• _Exercise_
What is the count of lines in the records that include "VEXT"? Reply with that number alone.

[Records from a data collection]
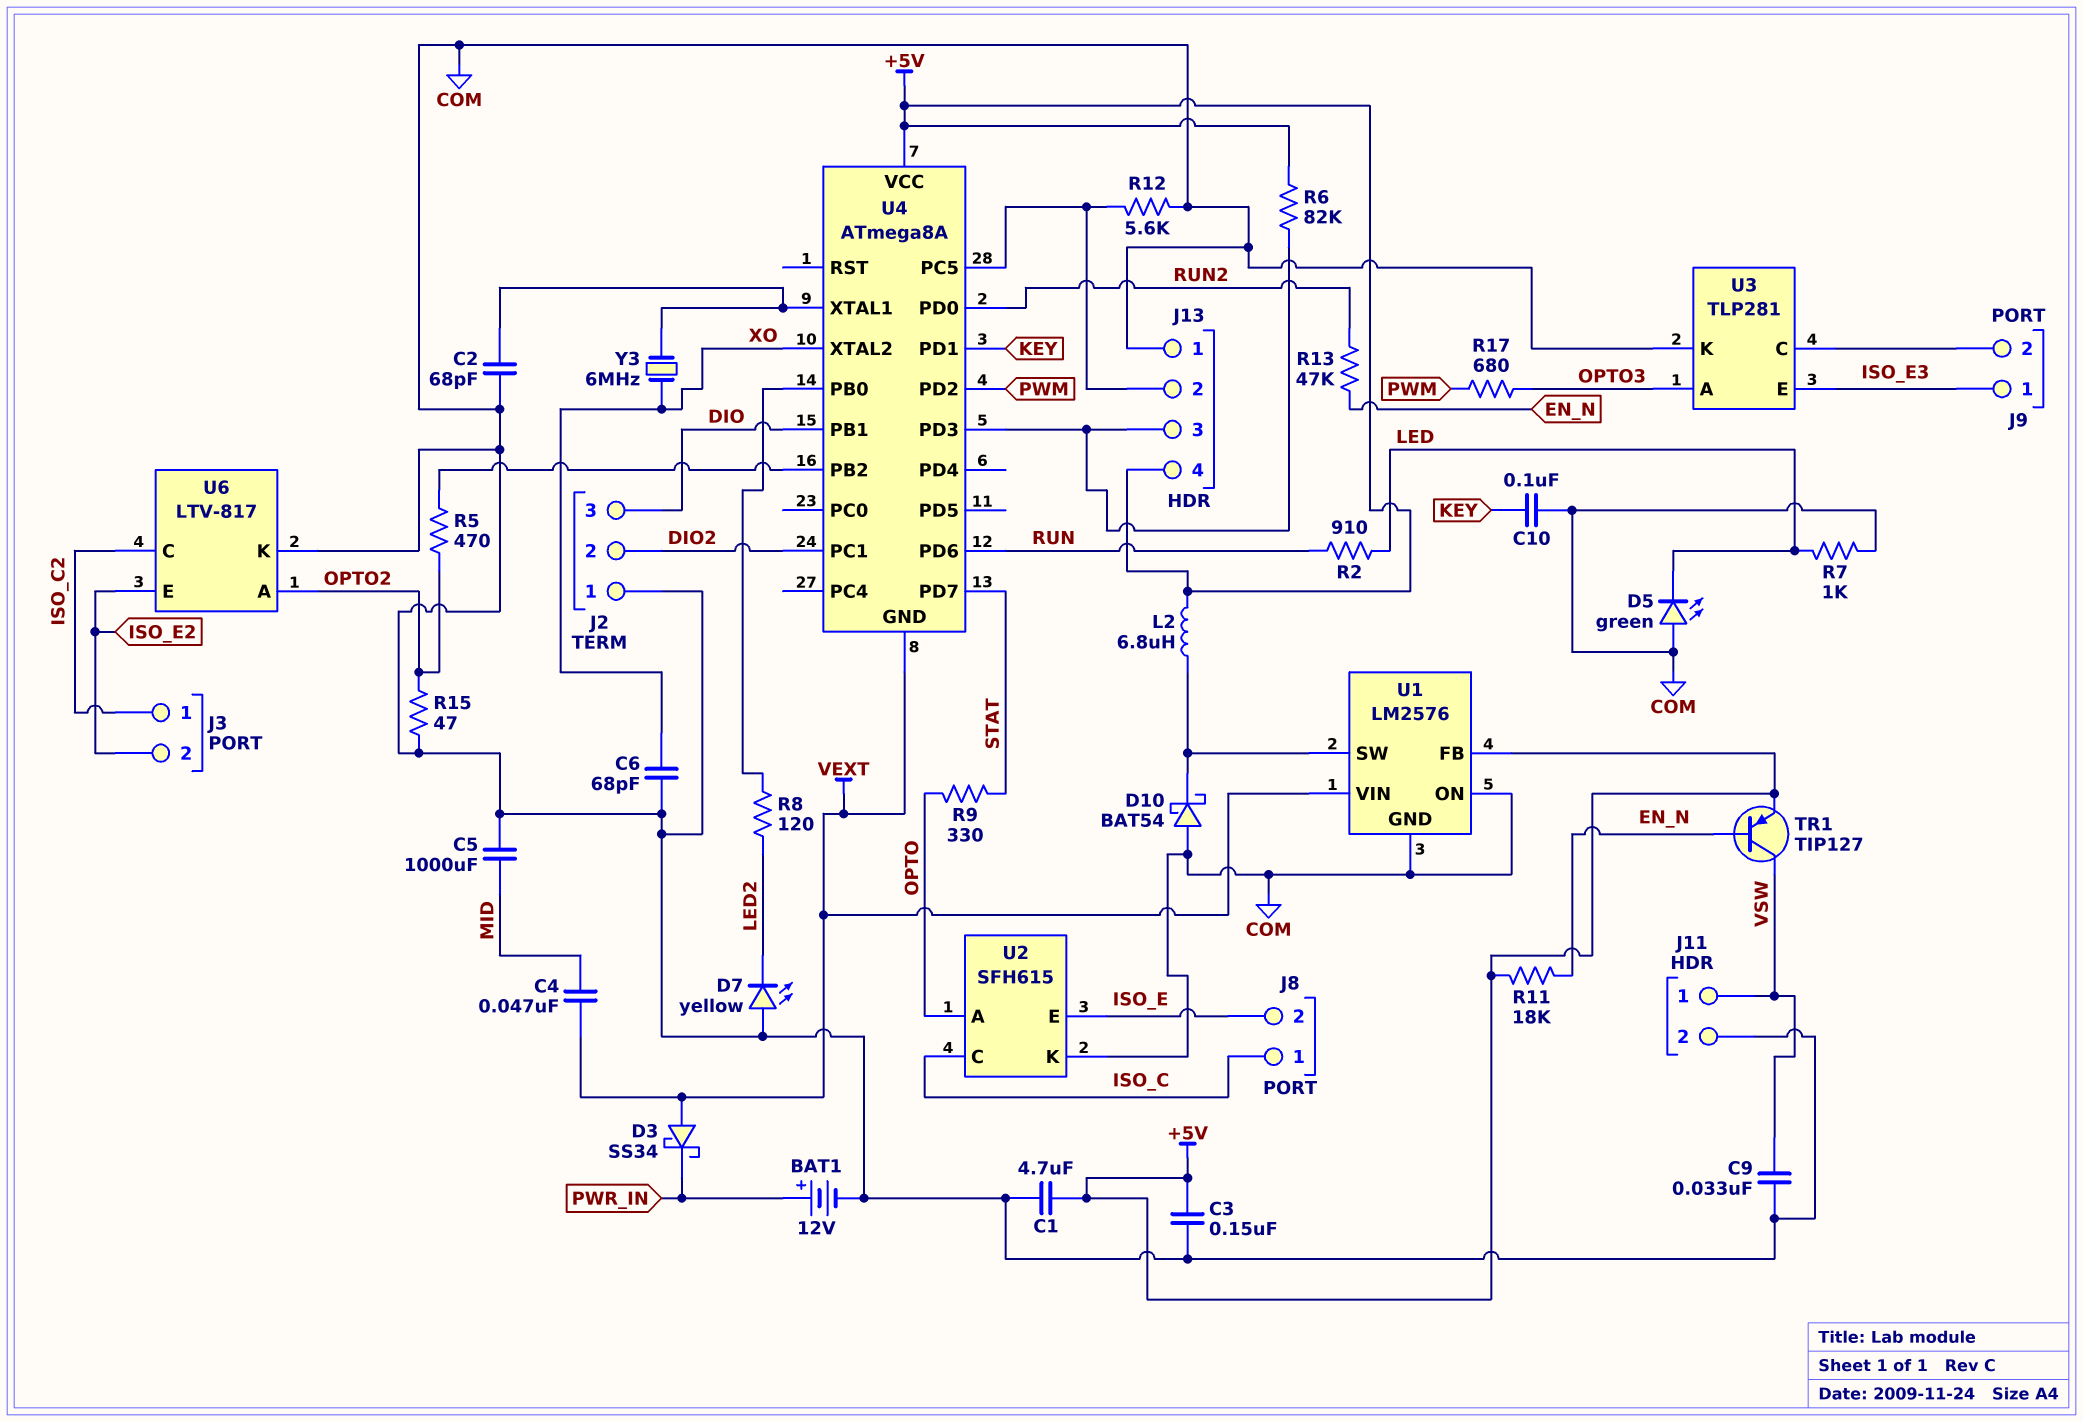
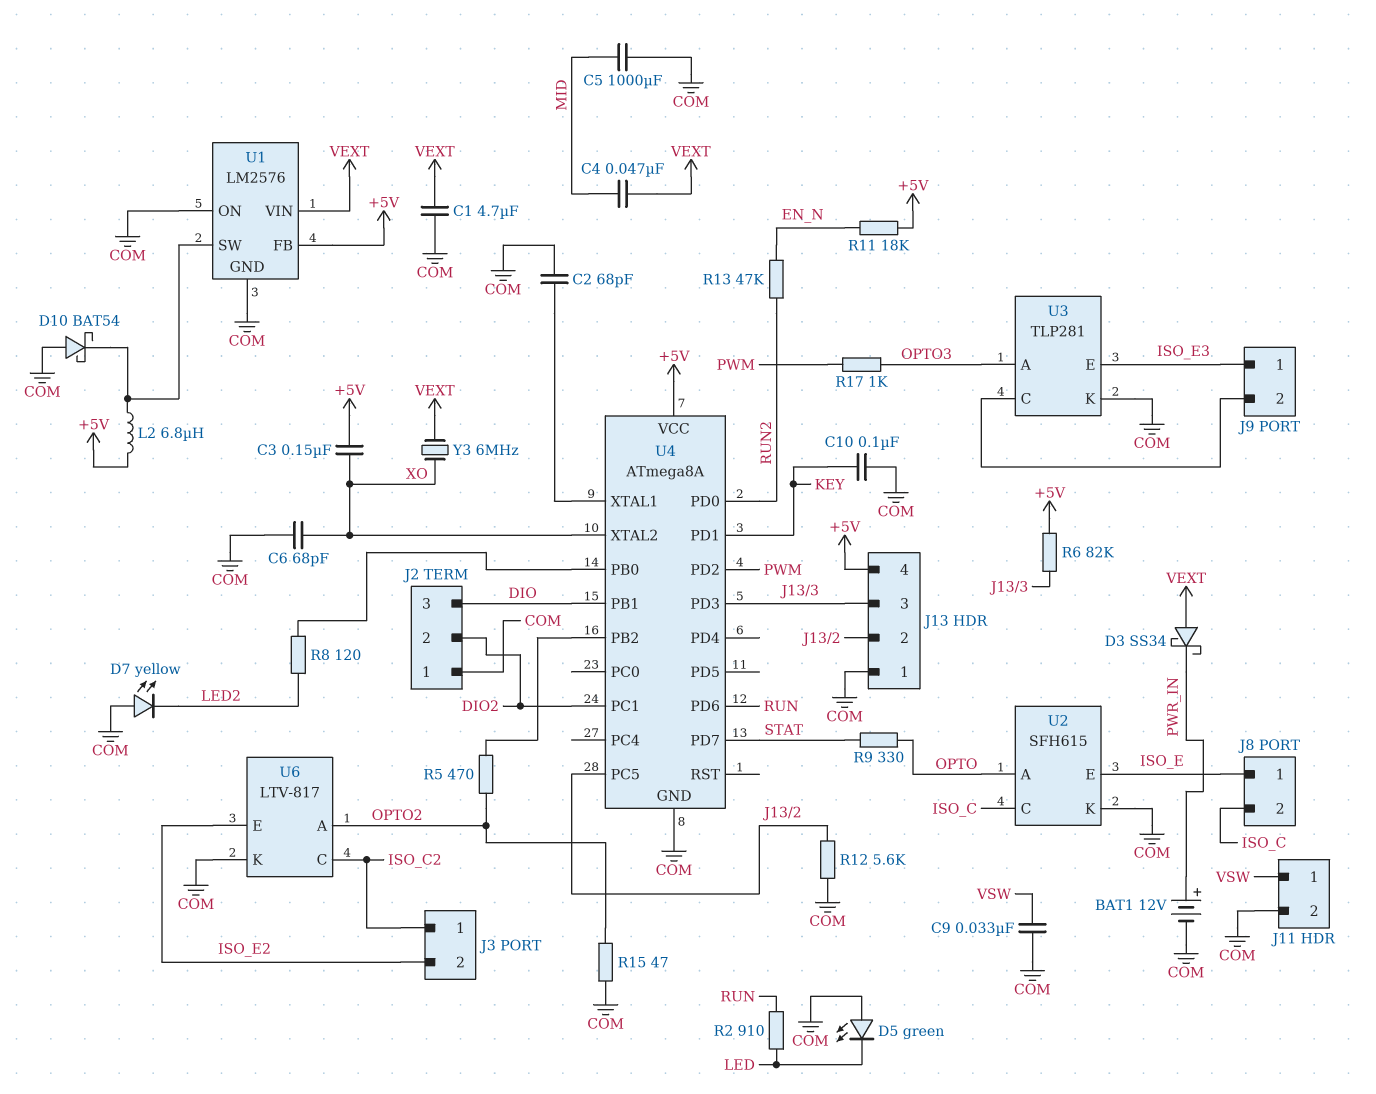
C1: 4.7uF (+5V, COM) -> 4.7uF (COM, VEXT)
C3: 150nF (+5V, COM) -> 150nF (+5V, XO)
J8 pin 1: ISO_C -> ISO_E
J8 pin 2: ISO_E -> ISO_C
R7: 1k (COM, LED) -> none
R17: 680 (OPTO3, PWM) -> 1k (OPTO3, PWM)
TR1: PNP TIP127 (B EN_N, C VSW, E +5V) -> none
U4 pin GND: VEXT -> COM
Y3: 6MHz (U4/XTAL1, XO) -> 6MHz (VEXT, XO)

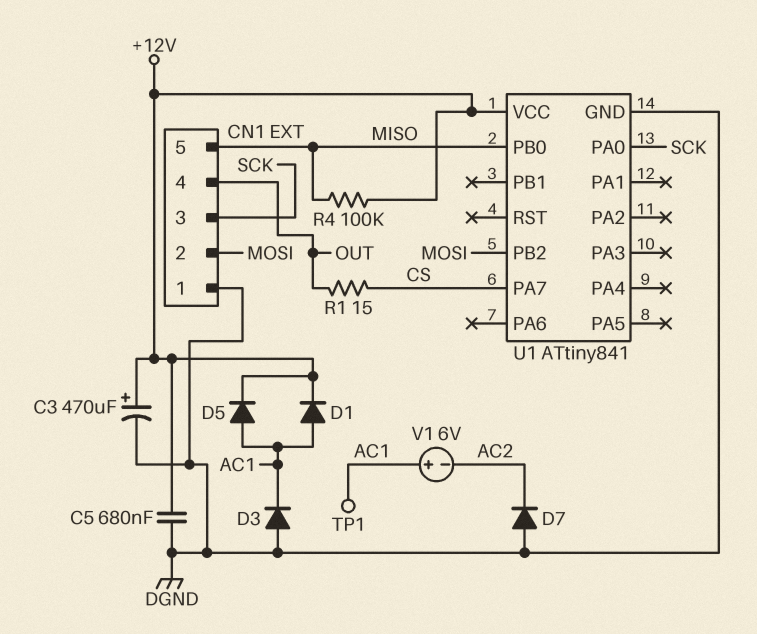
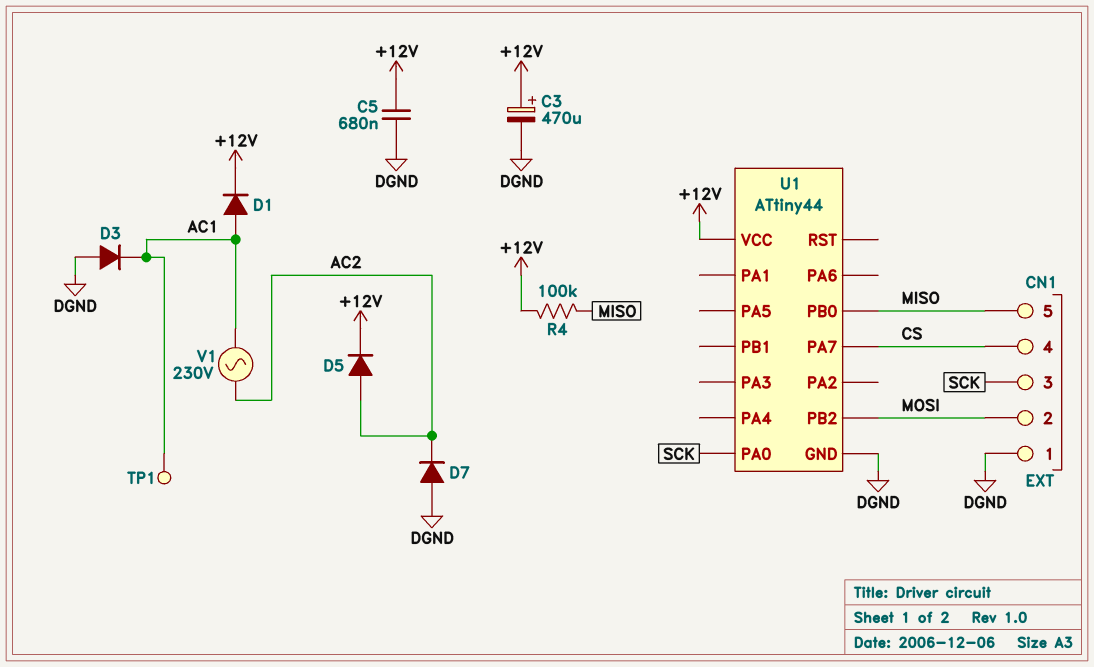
CN1 pin 4: OUT -> CS
D5: diode (A AC1, K +12V) -> diode (A AC2, K +12V)
R1: 15 (CS, OUT) -> none
U1: ATtiny841 -> ATtiny44
V1: 6V (plus AC1, minus AC2) -> AC 230V (AC1, AC2)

• _Answer area_
3